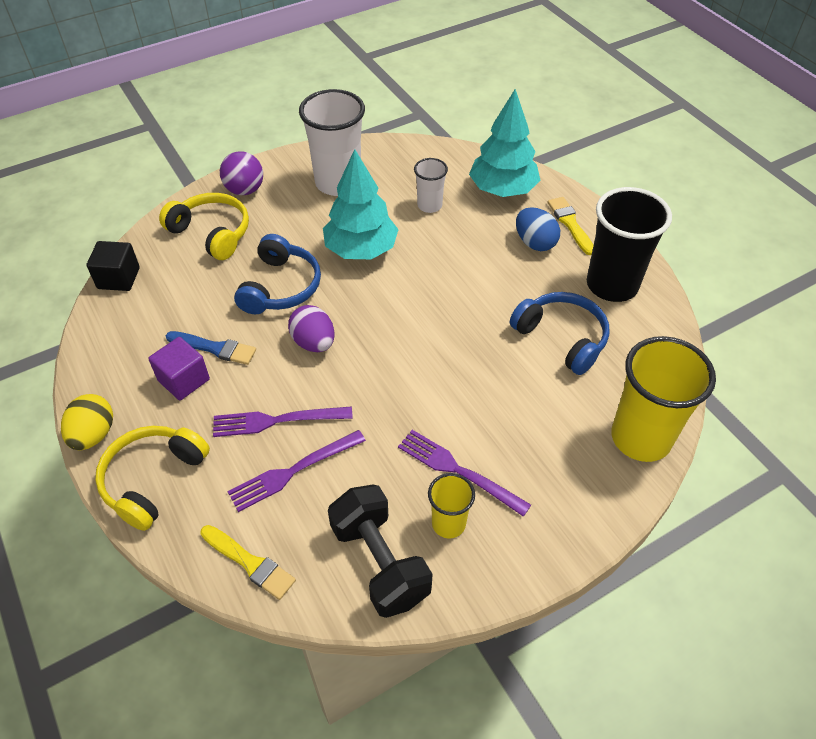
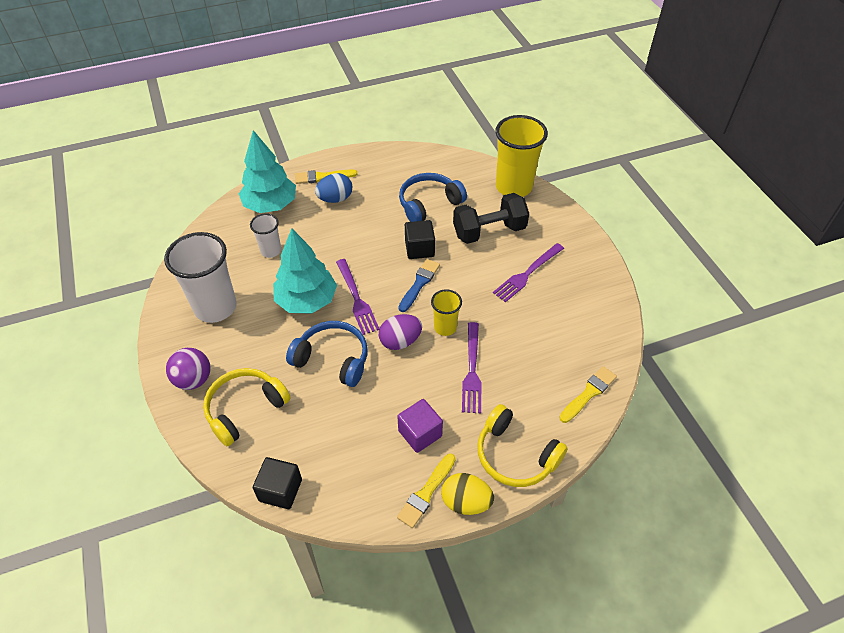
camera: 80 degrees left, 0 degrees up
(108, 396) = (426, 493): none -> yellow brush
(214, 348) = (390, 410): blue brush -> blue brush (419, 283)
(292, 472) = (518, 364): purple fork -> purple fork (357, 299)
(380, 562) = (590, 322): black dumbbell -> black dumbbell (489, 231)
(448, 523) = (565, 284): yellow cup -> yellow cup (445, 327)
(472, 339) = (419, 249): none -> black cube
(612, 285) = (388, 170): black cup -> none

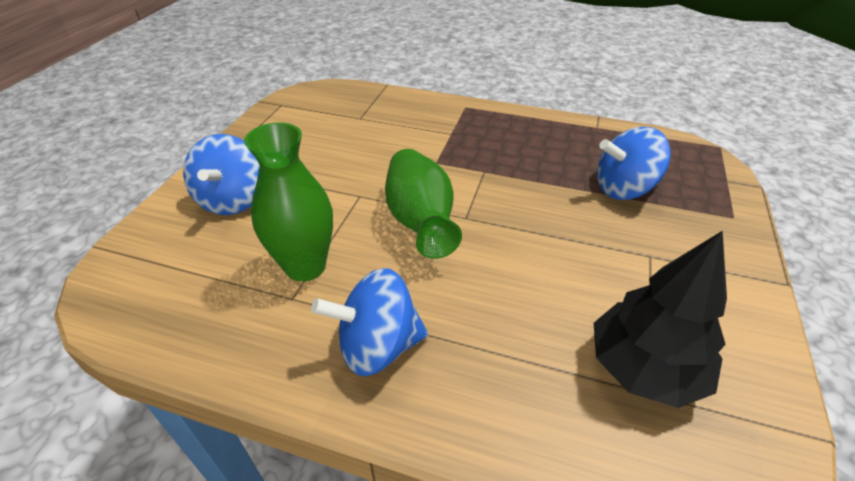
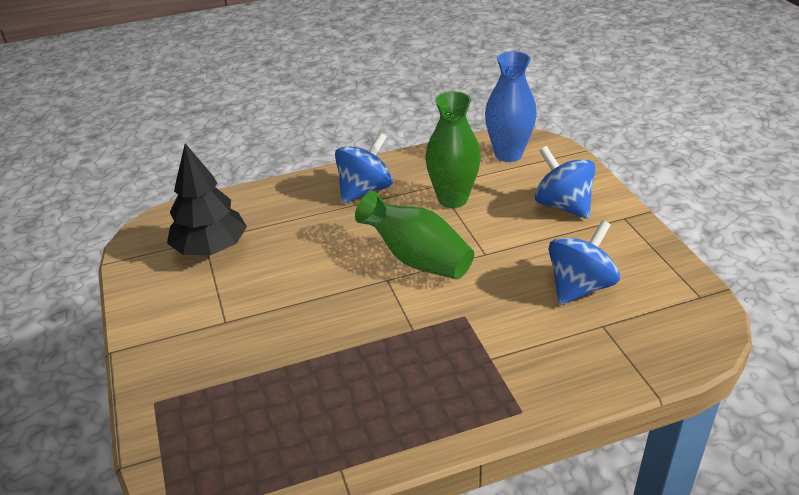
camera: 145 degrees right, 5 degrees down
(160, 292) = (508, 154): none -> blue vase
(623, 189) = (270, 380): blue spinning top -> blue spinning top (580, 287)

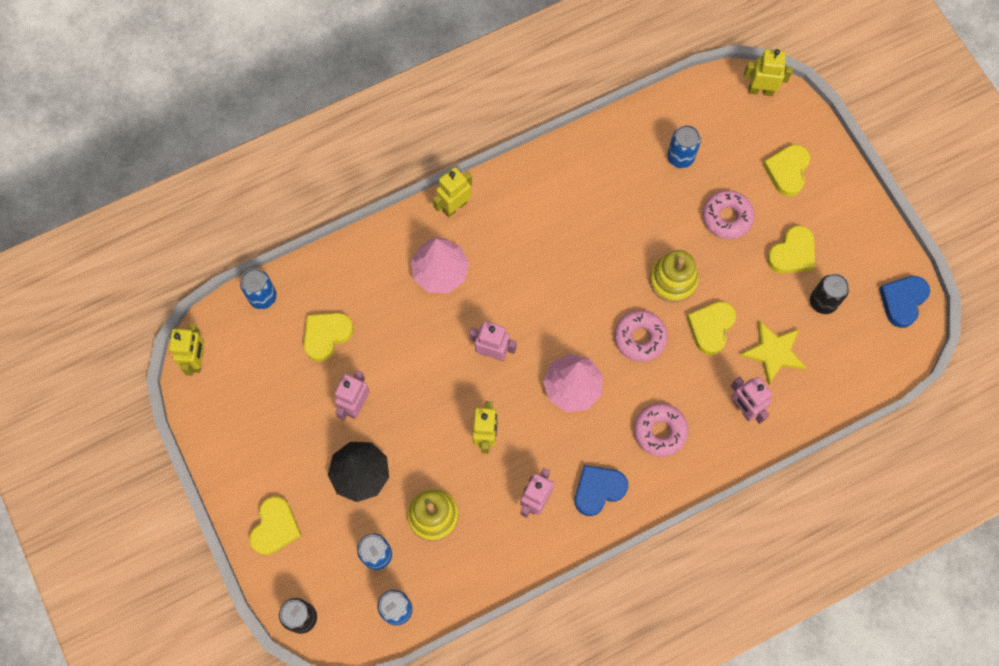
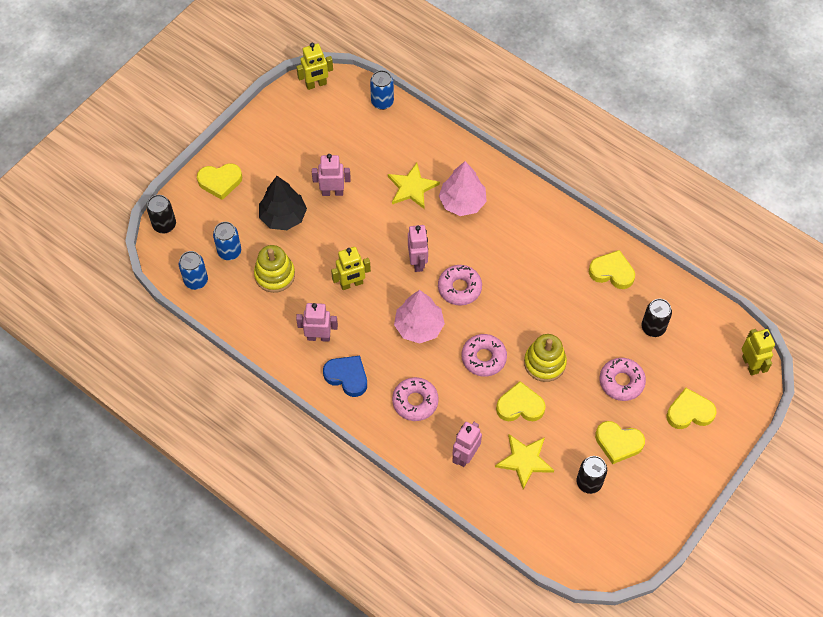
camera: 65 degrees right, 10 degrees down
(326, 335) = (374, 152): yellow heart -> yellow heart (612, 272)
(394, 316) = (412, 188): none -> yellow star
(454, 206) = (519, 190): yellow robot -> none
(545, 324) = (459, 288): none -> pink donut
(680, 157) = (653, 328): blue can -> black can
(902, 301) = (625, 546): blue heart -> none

--

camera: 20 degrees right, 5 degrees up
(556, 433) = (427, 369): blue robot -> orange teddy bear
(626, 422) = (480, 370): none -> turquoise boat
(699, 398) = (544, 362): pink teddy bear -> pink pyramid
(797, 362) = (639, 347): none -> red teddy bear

...

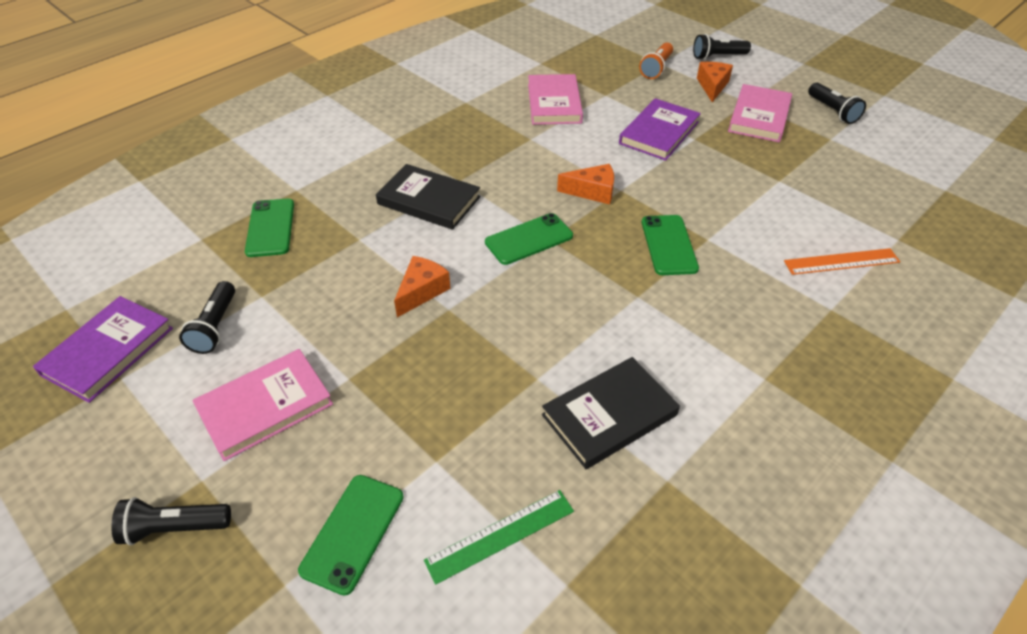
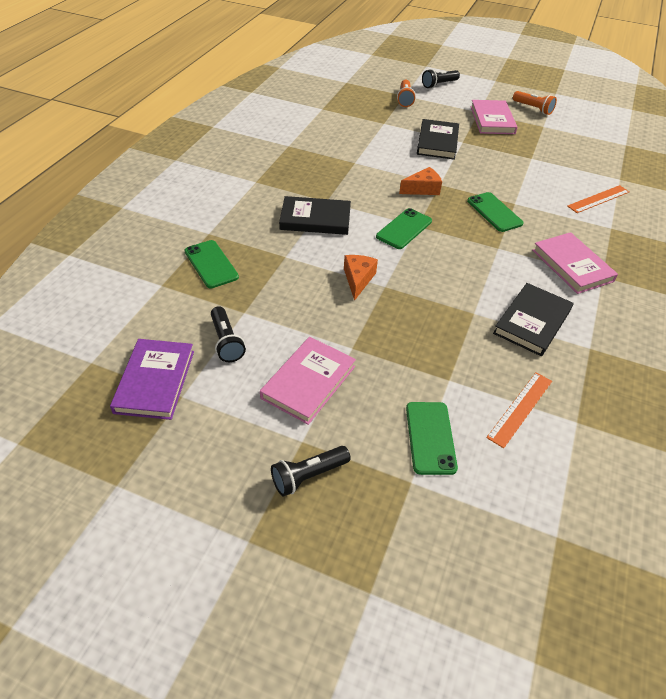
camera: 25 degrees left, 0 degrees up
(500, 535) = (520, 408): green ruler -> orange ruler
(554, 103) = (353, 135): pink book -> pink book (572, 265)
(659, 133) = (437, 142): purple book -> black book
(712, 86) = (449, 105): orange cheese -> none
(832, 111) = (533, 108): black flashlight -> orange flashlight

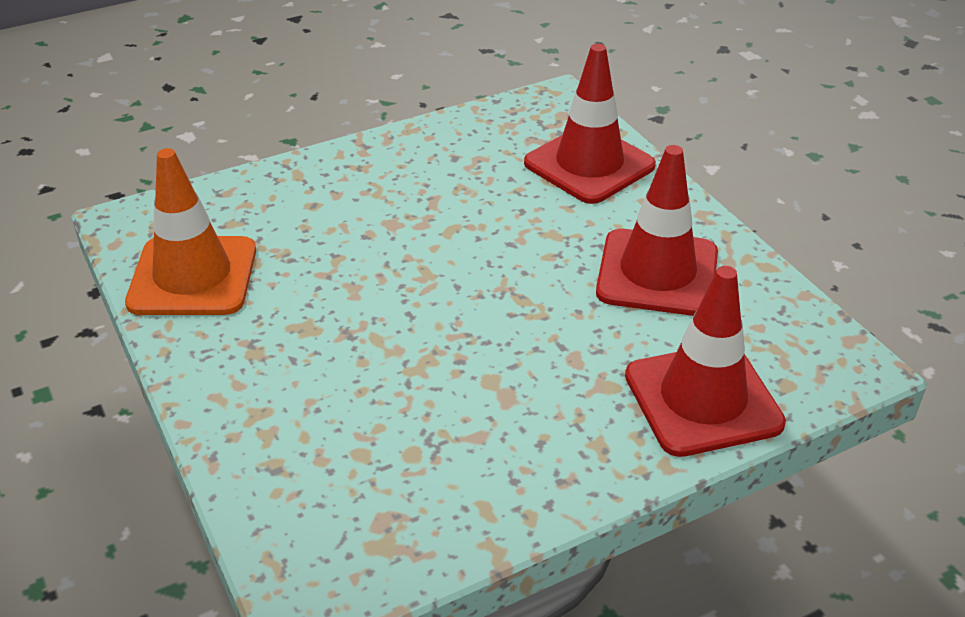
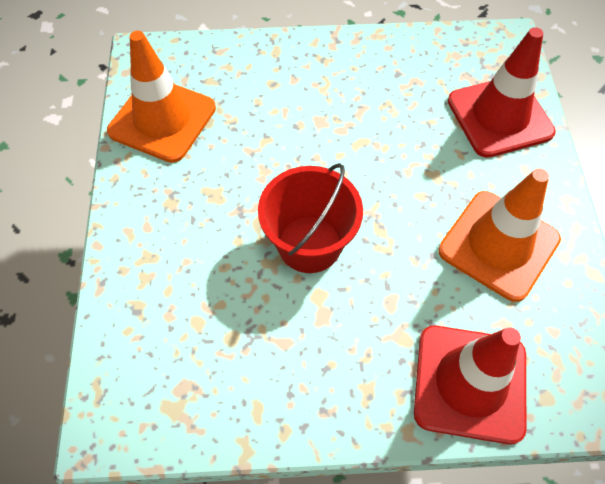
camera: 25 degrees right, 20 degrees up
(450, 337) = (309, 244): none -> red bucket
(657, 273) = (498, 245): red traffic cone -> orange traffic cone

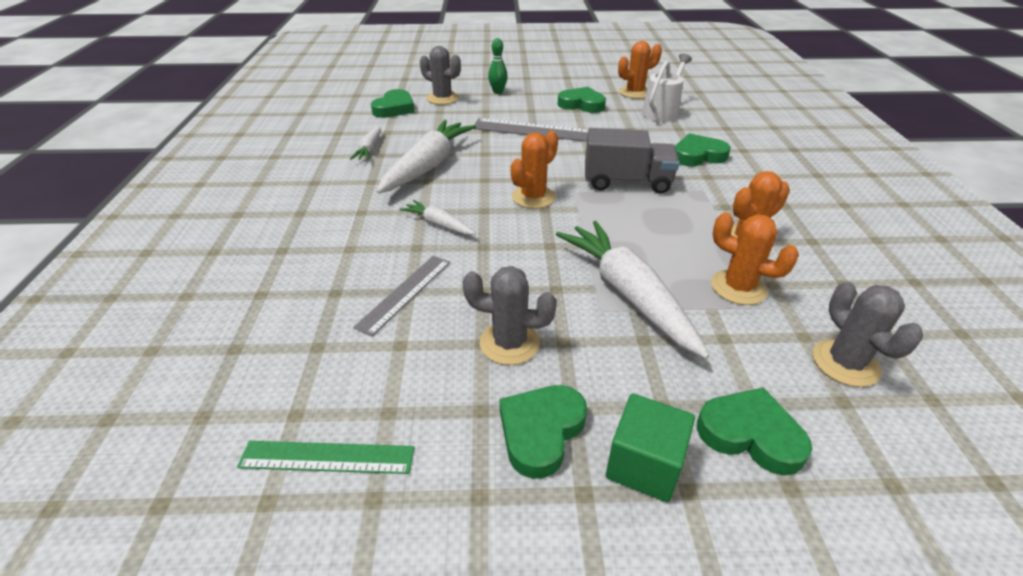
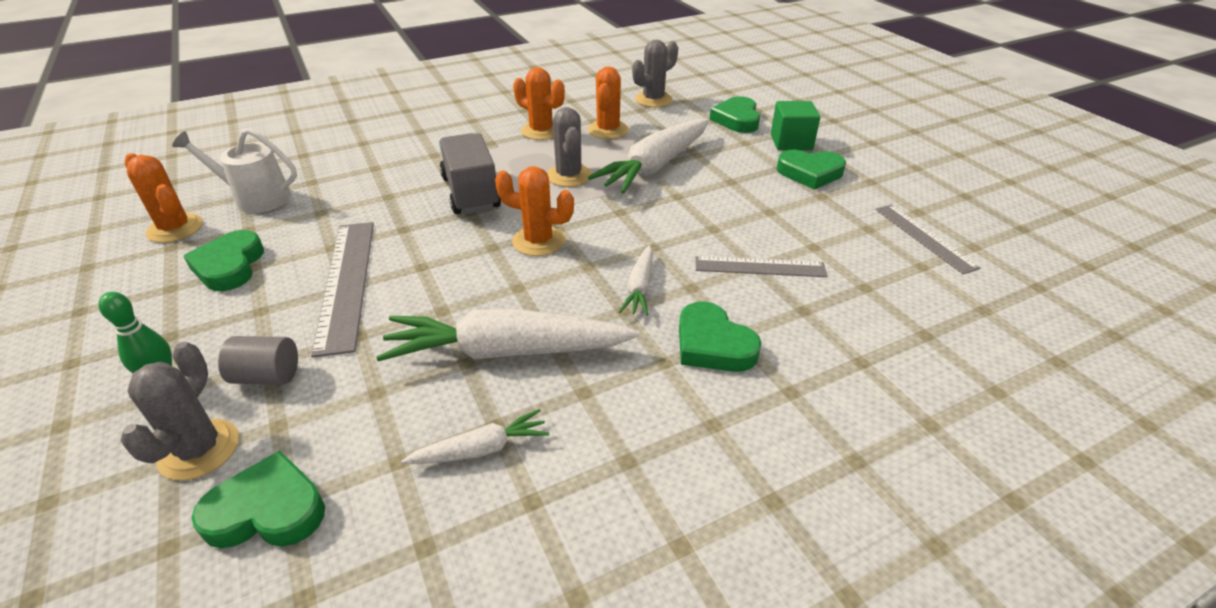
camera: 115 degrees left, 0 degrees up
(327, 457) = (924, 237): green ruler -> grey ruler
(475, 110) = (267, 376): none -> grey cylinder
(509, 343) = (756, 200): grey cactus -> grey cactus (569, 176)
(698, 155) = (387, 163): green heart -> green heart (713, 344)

**WHAT THIS TASK INVOLVES**
Of the entries above, repeat exactly the lines between the line with "(680, 157) = (653, 328): blue" and the line with "(902, 301) = (625, 546): blue heart -> none", inclusive, and no others.

**RESPONSE**
(680, 157) = (653, 328): blue can -> black can
(902, 301) = (625, 546): blue heart -> none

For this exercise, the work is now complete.